== Records for the task ==
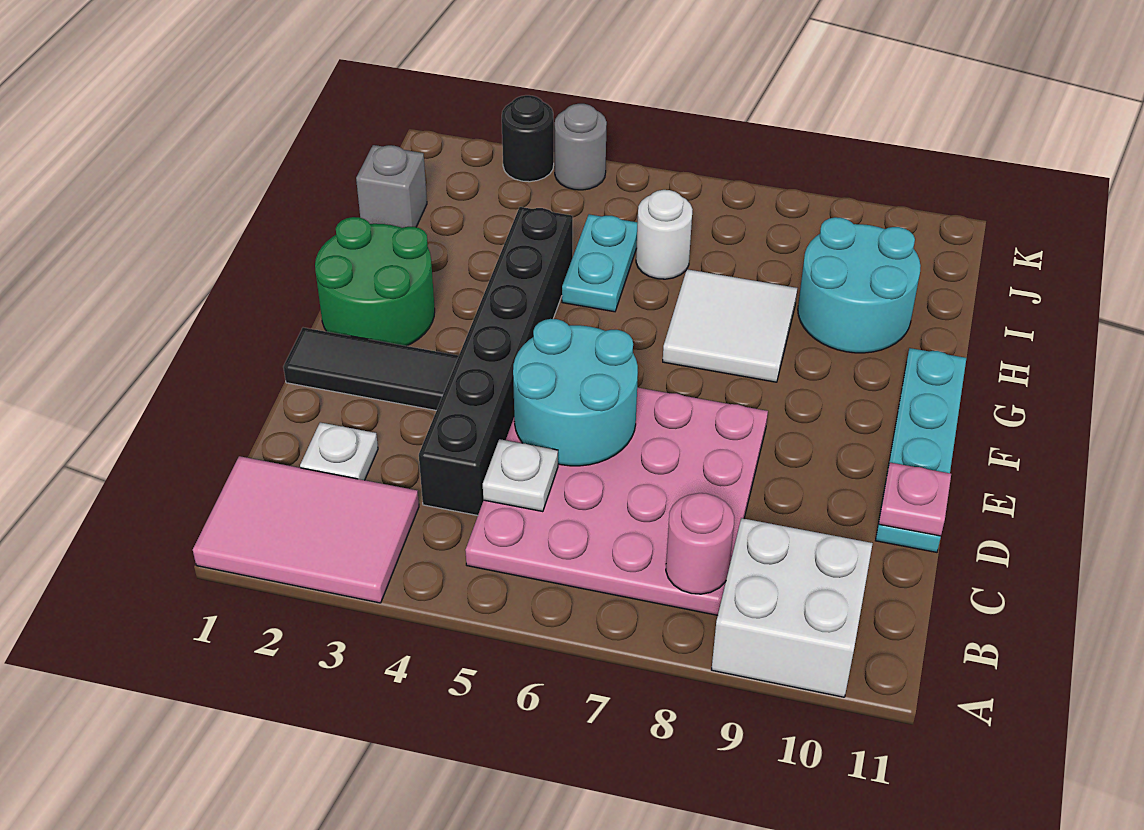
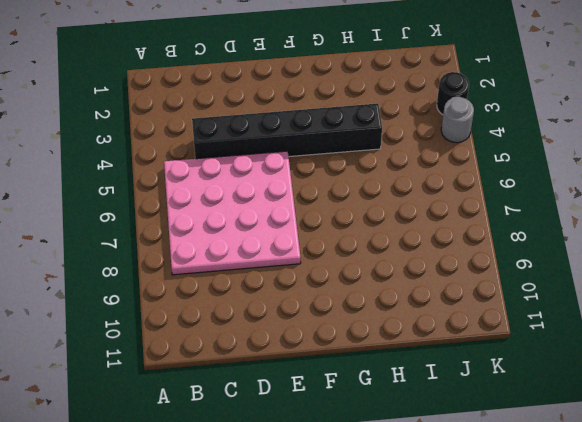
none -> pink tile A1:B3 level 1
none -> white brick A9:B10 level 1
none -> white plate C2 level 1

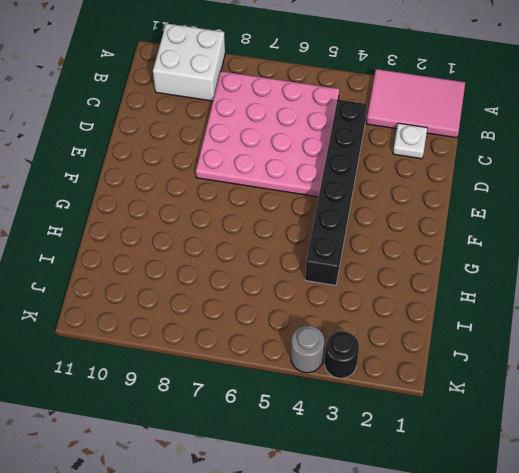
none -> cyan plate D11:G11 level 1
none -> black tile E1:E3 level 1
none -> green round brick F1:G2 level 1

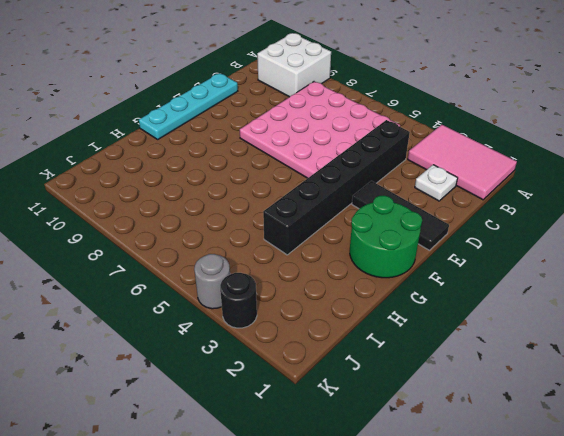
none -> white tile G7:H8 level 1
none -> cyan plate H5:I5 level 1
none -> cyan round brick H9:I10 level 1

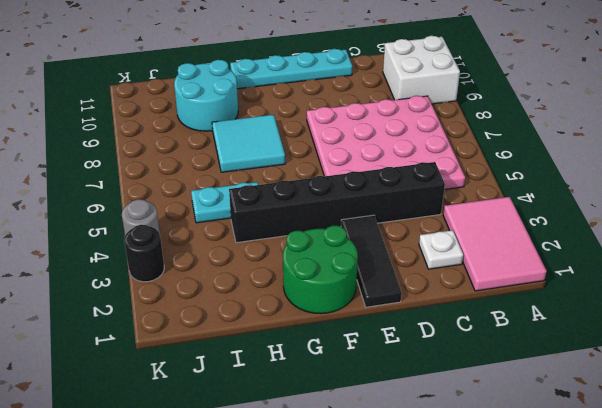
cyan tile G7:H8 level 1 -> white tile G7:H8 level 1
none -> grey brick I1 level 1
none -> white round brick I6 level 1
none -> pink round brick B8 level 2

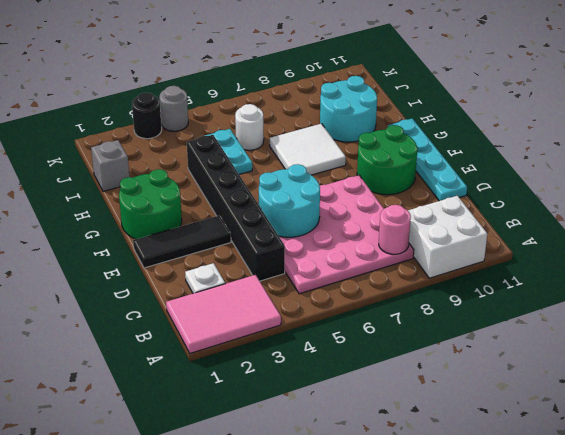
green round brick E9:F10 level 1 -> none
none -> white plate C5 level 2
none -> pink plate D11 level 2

==

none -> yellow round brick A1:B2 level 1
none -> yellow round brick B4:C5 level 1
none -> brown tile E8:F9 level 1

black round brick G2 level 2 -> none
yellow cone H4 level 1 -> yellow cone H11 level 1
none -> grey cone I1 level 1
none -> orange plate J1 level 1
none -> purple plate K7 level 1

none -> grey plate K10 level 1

* * *

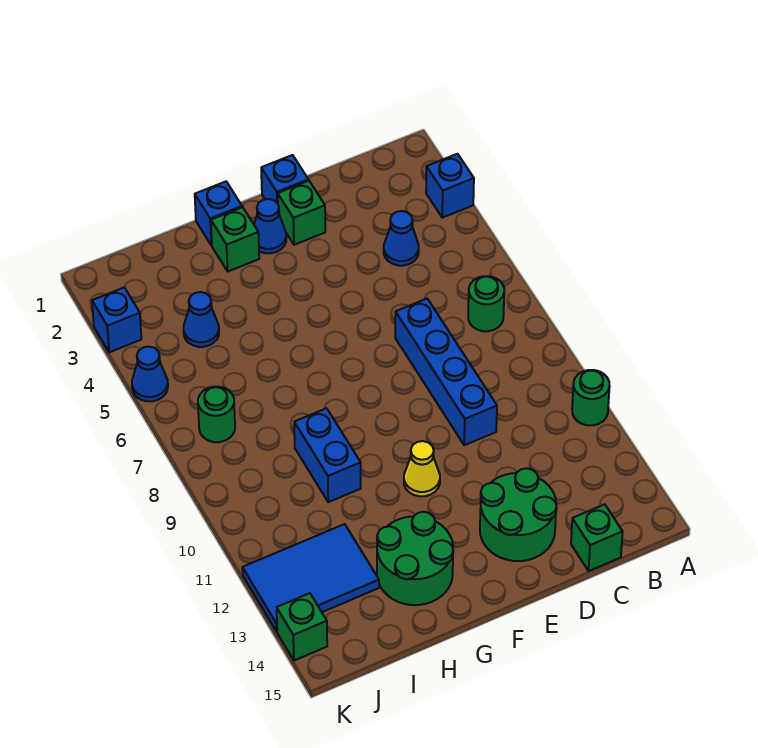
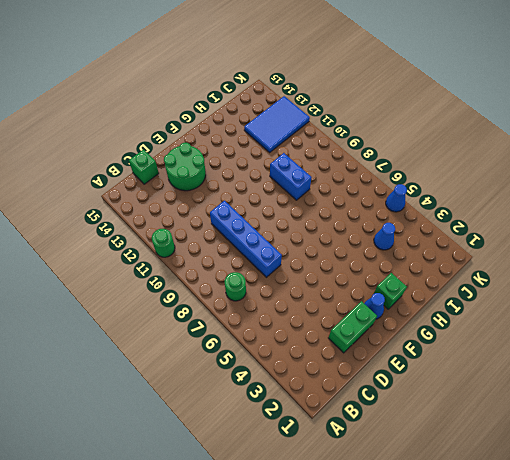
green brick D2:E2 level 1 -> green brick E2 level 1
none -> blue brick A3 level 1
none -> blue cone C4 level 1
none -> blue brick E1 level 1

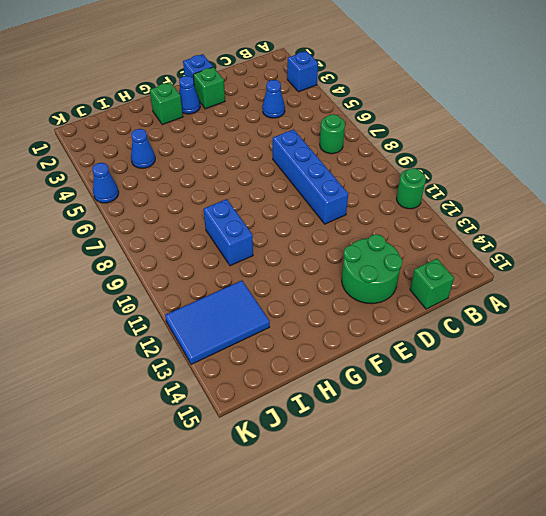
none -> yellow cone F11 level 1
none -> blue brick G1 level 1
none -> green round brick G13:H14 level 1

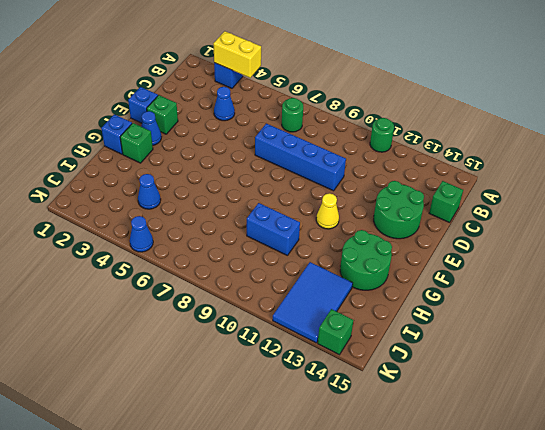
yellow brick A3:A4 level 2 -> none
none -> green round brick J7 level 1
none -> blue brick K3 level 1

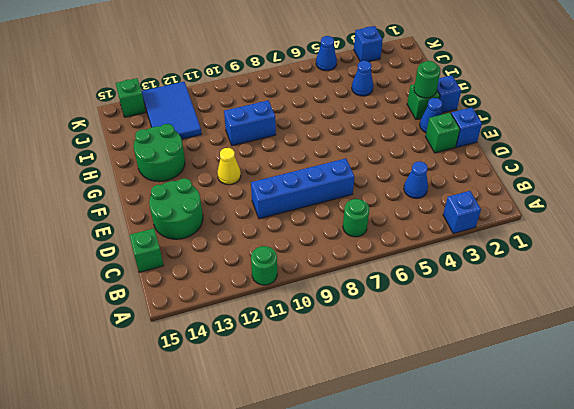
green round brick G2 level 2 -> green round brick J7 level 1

== Exercise details ==
Beginning with the line above that contains "none -> blue brick K3 level 1" and finishing with the line that contains "green round brick G2", print those lines exactly and only. Skip all pictures.

== Task solution ==
none -> blue brick K3 level 1

green round brick G2 level 2 -> green round brick J7 level 1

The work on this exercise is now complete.